### What is being asked
Output the lines again with no changes, starting at the line that contains "green arrow: moved" and ending at the line that contains "yellow star: moved 2 px right, 7 px up".

### Records for the task
-------------------------

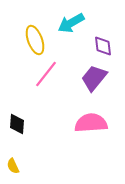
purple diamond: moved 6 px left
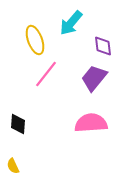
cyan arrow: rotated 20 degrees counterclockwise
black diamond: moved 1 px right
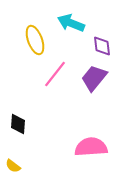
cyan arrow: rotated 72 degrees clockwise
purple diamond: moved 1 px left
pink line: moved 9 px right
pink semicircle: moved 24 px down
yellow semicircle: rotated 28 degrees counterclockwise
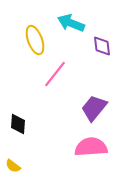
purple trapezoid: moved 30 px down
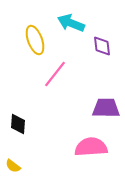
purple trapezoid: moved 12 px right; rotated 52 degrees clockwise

-------------------------

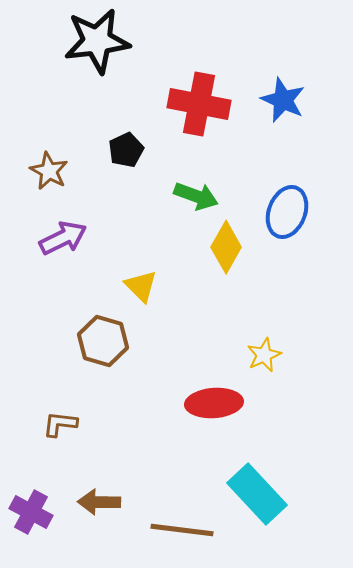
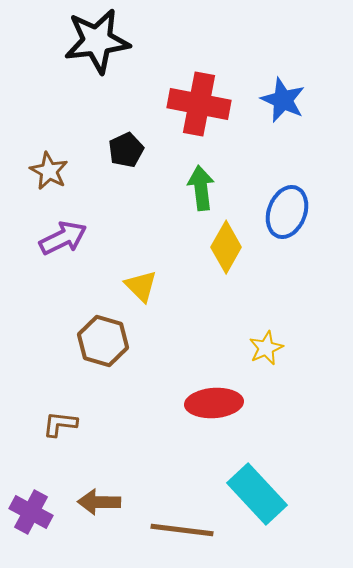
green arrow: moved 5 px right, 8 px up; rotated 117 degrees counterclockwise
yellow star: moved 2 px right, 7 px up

-------------------------

### Result for this task
green arrow: moved 5 px right, 8 px up; rotated 117 degrees counterclockwise
yellow star: moved 2 px right, 7 px up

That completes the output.